YOUR INSTRUCTIONS:
Skipping the images, transcribe each record below as it is.

EXTRACTED ENTRIES:

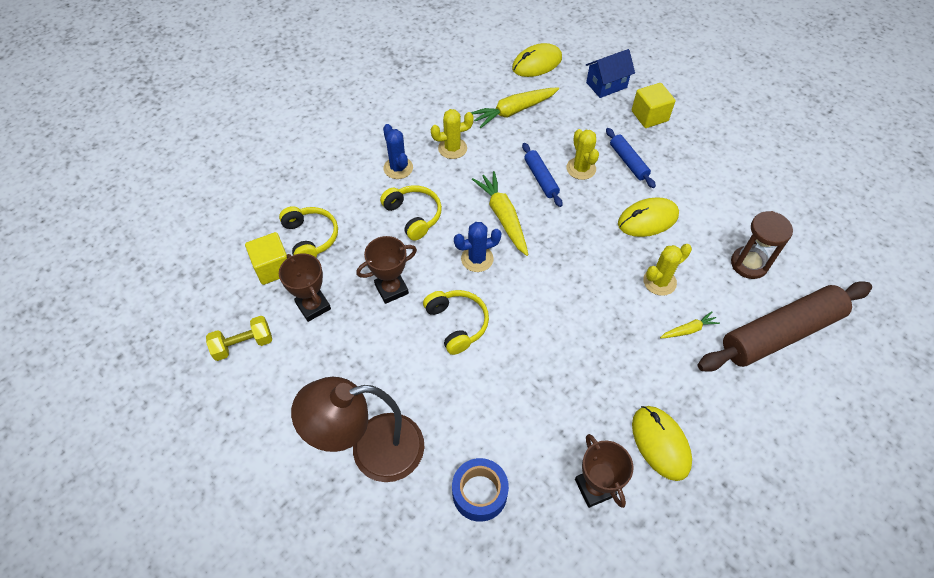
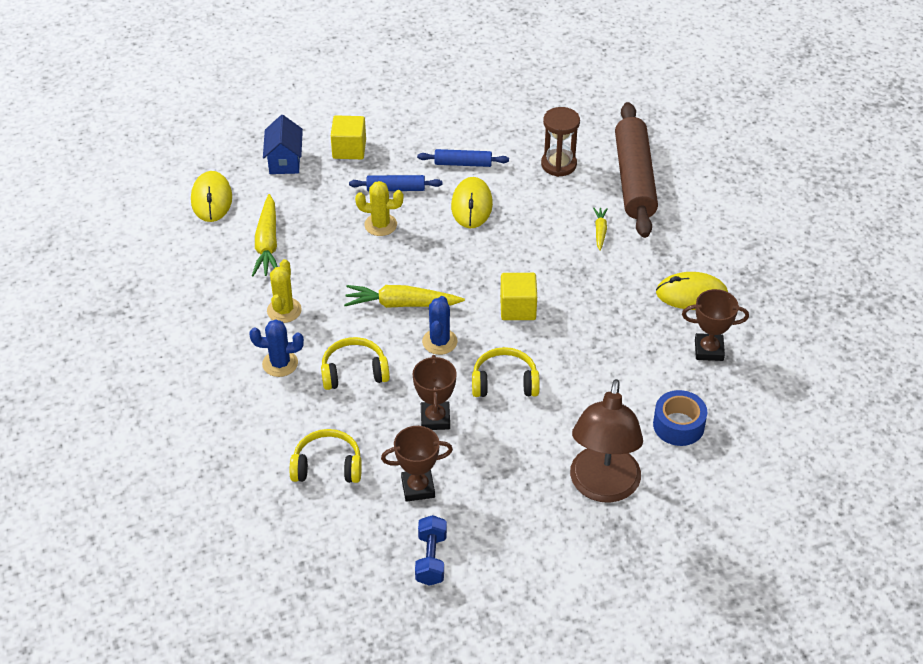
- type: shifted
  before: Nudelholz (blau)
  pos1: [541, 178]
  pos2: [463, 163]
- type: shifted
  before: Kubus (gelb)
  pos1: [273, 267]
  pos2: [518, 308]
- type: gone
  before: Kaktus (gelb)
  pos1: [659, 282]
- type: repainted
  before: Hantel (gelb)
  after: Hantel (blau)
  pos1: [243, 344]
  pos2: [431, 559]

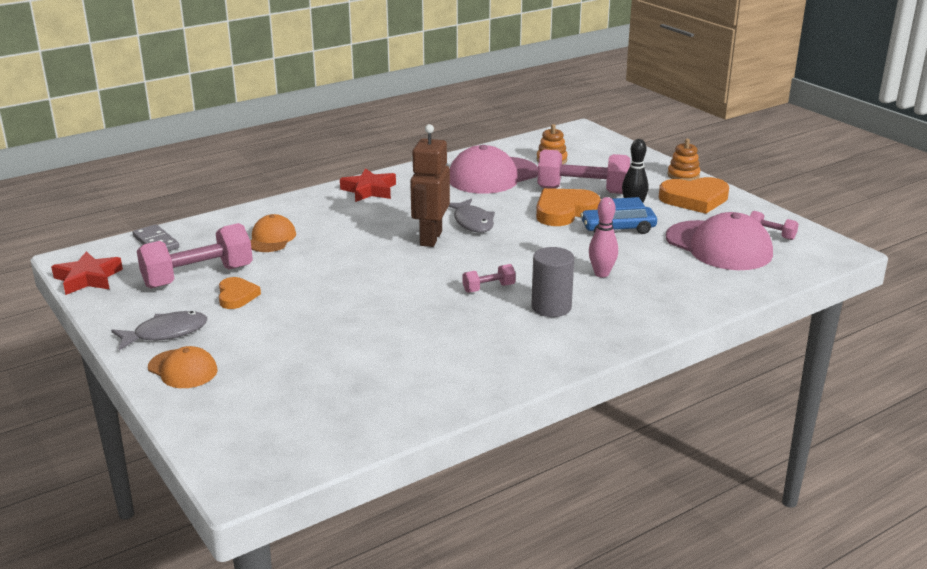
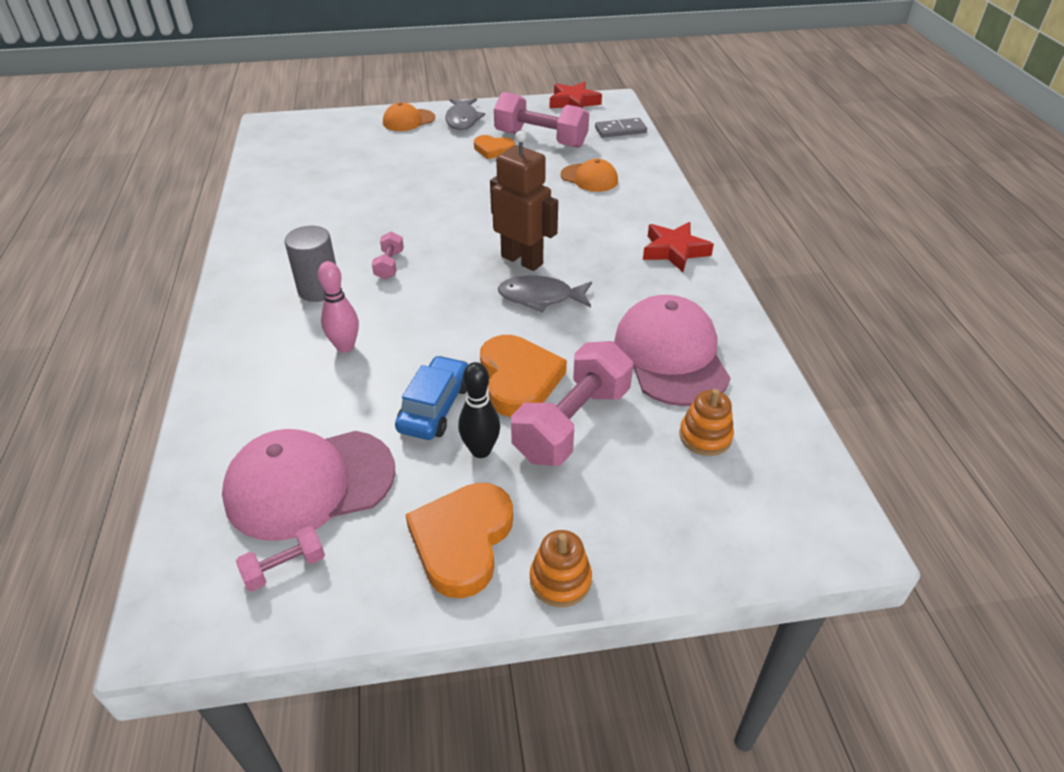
- type: rotated
  before: Hantel (rosa)
  pos1: [198, 276]
  pos2: [541, 139]
  turn: -60

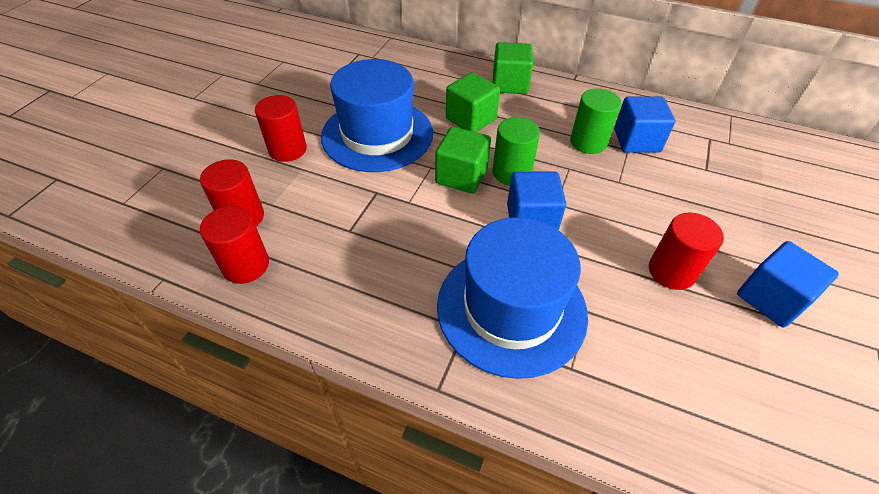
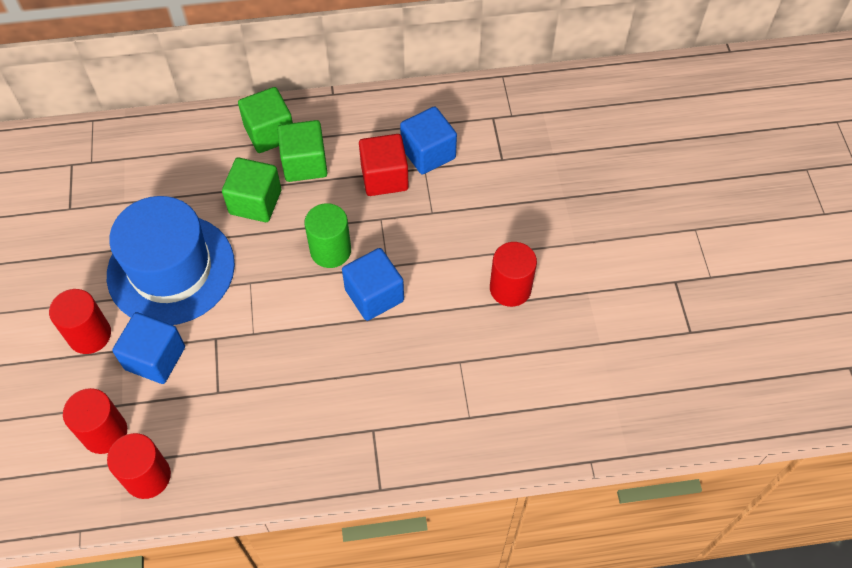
- type: swapped
  before: Vollzylinder (grün)
  after: Kubus (rot)
  pos1: [588, 142]
  pos2: [384, 177]
- type: shifted
  before: Kubus (grün)
  pos1: [461, 176]
  pos2: [304, 163]
- type: gone
  before: Hut (blau)
  pos1: [511, 308]
- type: shifted
  before: Kubus (blau)
  pos1: [771, 298]
  pos2: [155, 358]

ANSWER TO THIS EXERCISE:
- type: shifted
  before: Nudelholz (blau)
  pos1: [541, 178]
  pos2: [463, 163]
- type: shifted
  before: Kubus (gelb)
  pos1: [273, 267]
  pos2: [518, 308]
- type: gone
  before: Kaktus (gelb)
  pos1: [659, 282]
- type: repainted
  before: Hantel (gelb)
  after: Hantel (blau)
  pos1: [243, 344]
  pos2: [431, 559]

- type: rotated
  before: Hantel (rosa)
  pos1: [198, 276]
  pos2: [541, 139]
  turn: -60

- type: swapped
  before: Vollzylinder (grün)
  after: Kubus (rot)
  pos1: [588, 142]
  pos2: [384, 177]
- type: shifted
  before: Kubus (grün)
  pos1: [461, 176]
  pos2: [304, 163]
- type: gone
  before: Hut (blau)
  pos1: [511, 308]
- type: shifted
  before: Kubus (blau)
  pos1: [771, 298]
  pos2: [155, 358]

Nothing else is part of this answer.